Top of Data shown

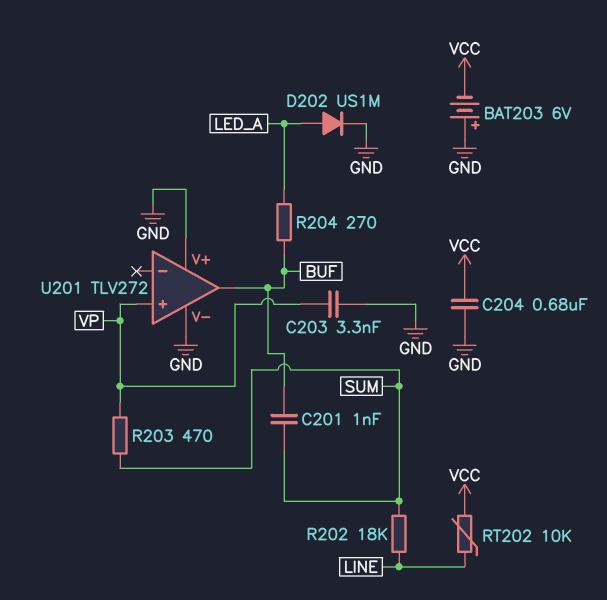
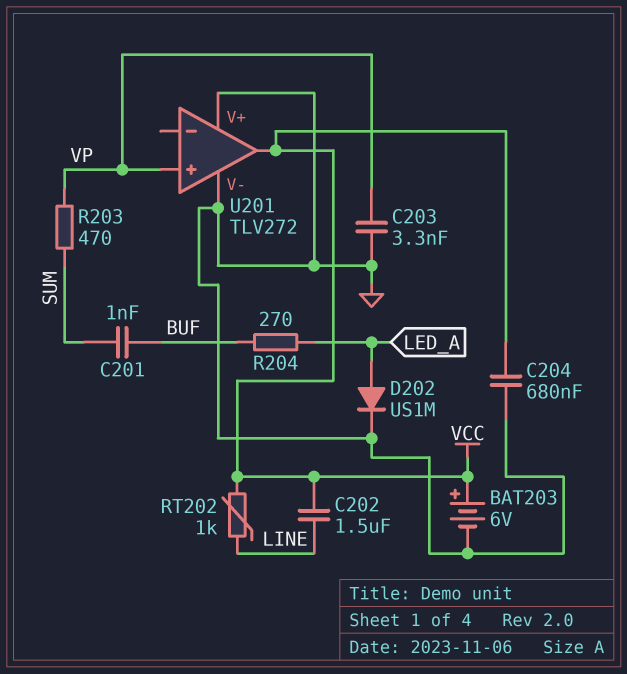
BAT203: 6V (plus GND, minus VCC) -> 6V (plus VCC, minus GND)
C202: none -> 1.5uF (LINE, VCC)
R202: 18k (LINE, SUM) -> none
RT202: 10k (LINE, VCC) -> 1k (LINE, VCC)
U201 pin out: BUF -> VCC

Bottom of Data shown

**Brief**
In the listing above, the lines from the one containing "RT202: 10k (LINE, VCC) -> 1k (LINE, VCC)" through the last line are to be returned exactly.

**Task response**
RT202: 10k (LINE, VCC) -> 1k (LINE, VCC)
U201 pin out: BUF -> VCC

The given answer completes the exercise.